§ **Supplied data**
/---

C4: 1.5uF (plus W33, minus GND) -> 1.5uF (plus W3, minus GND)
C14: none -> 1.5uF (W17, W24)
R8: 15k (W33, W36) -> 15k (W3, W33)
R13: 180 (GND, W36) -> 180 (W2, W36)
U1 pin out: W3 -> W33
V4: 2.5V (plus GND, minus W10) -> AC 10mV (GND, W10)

\---
/---

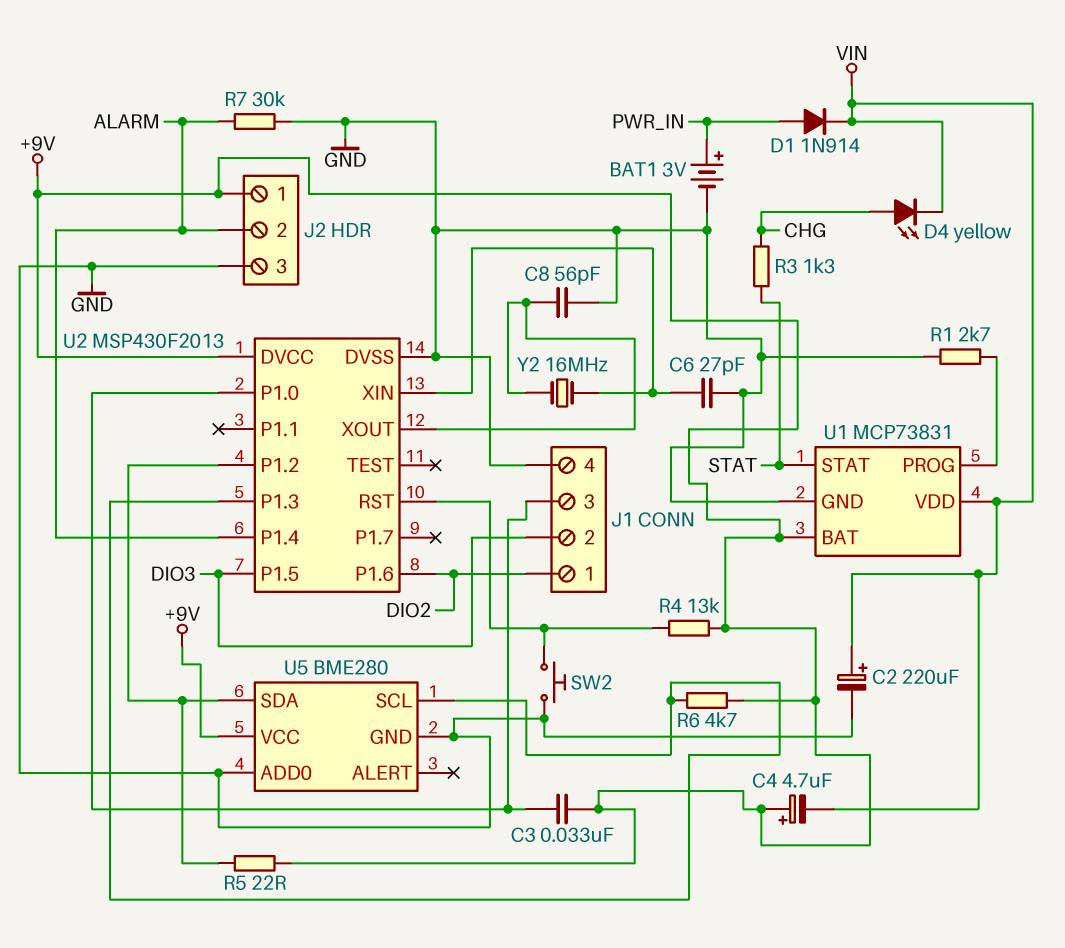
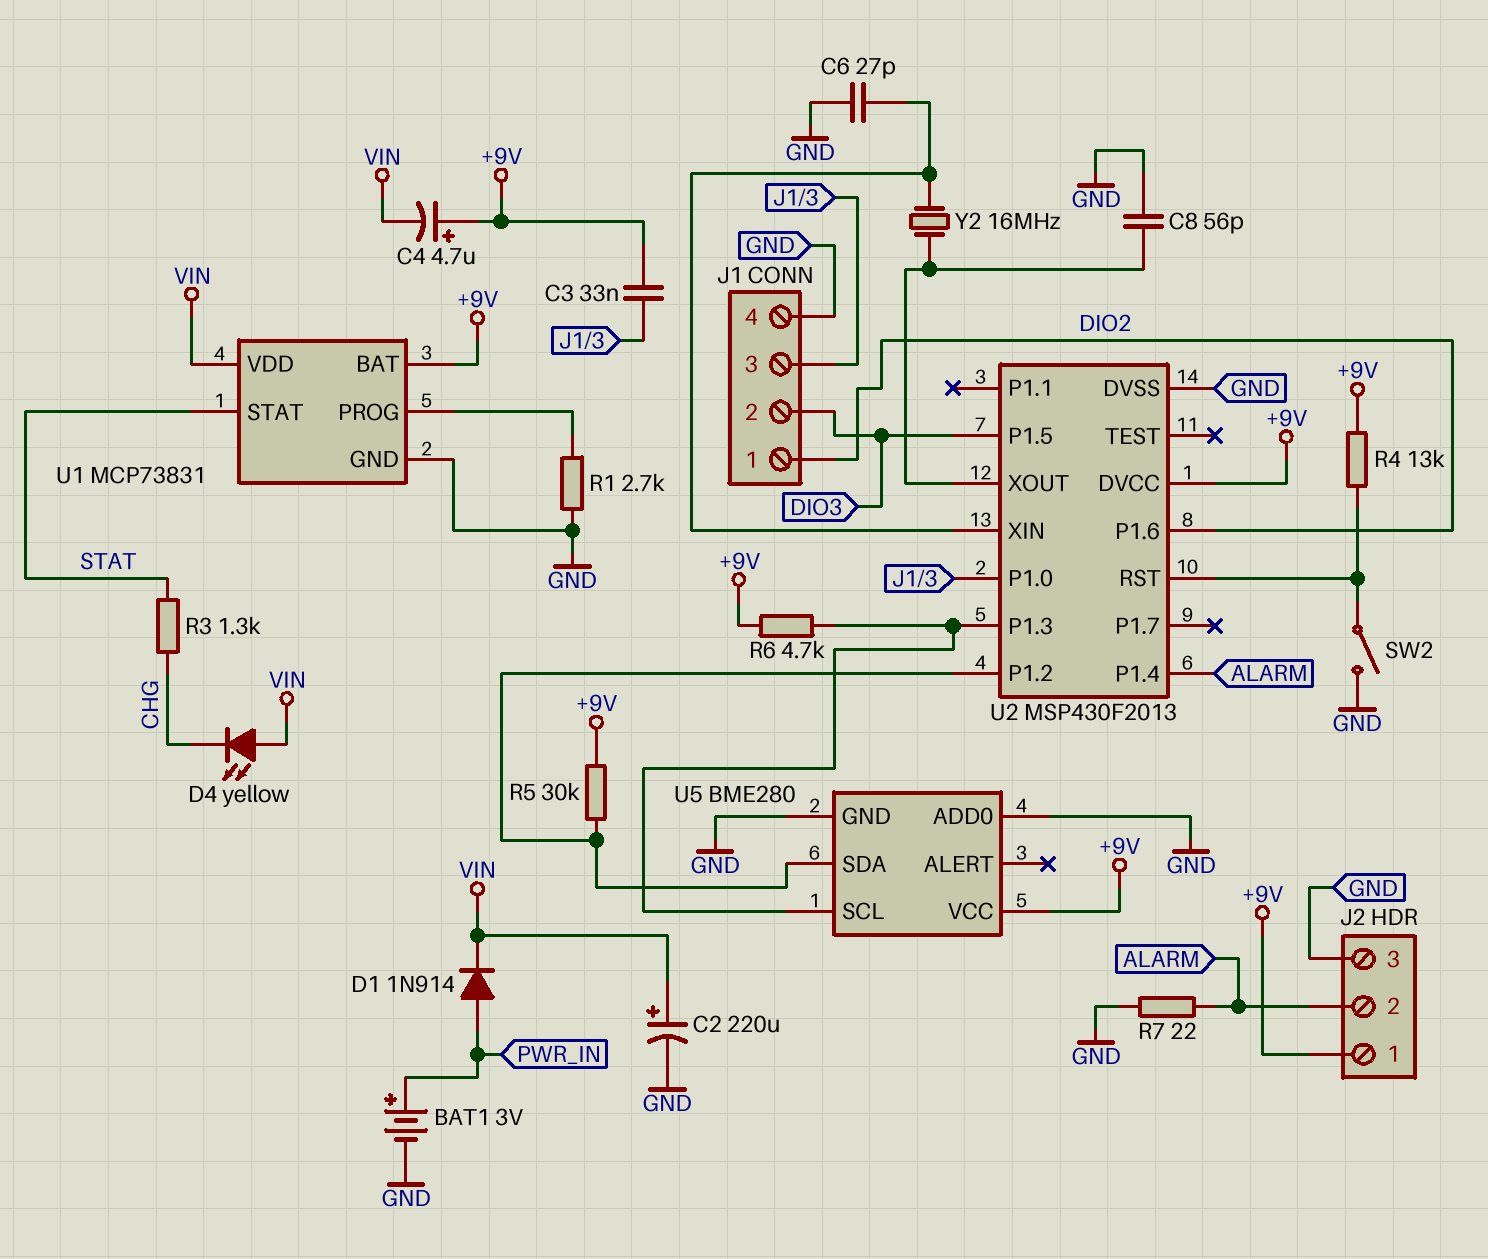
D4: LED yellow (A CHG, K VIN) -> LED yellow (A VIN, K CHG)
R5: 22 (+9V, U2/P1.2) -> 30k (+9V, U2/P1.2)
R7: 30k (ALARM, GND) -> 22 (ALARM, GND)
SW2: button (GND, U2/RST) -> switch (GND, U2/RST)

\---

§ **Work instruction**
In the material above, find the line containing "U1 pin out: W3 -> W33" and the line containing "V4: 2.5V (plus", then write out exactly those two lines and every line between them, and nothing more.

§ **Exercise solution**
U1 pin out: W3 -> W33
V4: 2.5V (plus GND, minus W10) -> AC 10mV (GND, W10)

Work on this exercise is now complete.